TASK GOAL. Beginning at the line that contains "The fraise/rouge ended", repeat every line of the listing exactly through the final one.

THE DATA.
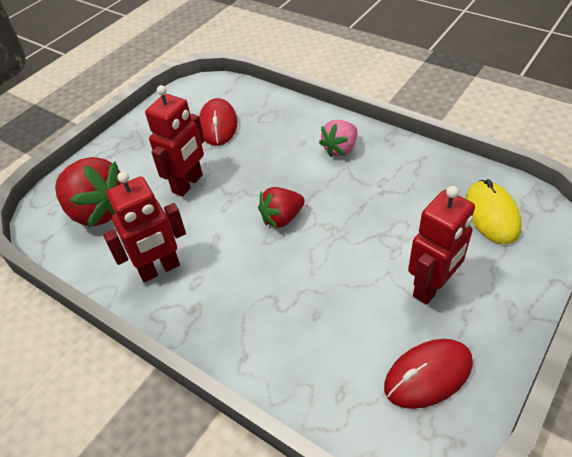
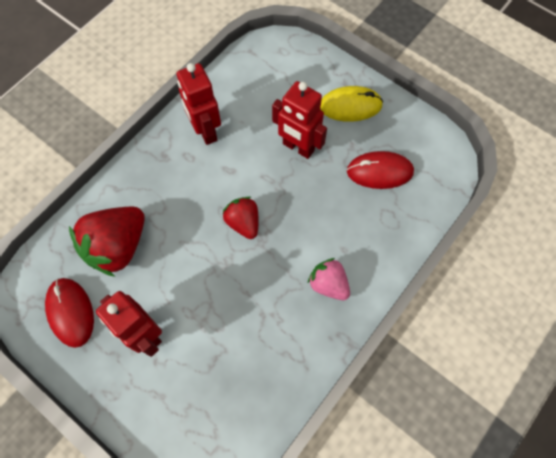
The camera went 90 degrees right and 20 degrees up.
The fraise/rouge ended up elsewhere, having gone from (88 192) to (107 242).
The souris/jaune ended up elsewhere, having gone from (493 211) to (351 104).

EXERCISE ANSWER.
The fraise/rouge ended up elsewhere, having gone from (88 192) to (107 242).
The souris/jaune ended up elsewhere, having gone from (493 211) to (351 104).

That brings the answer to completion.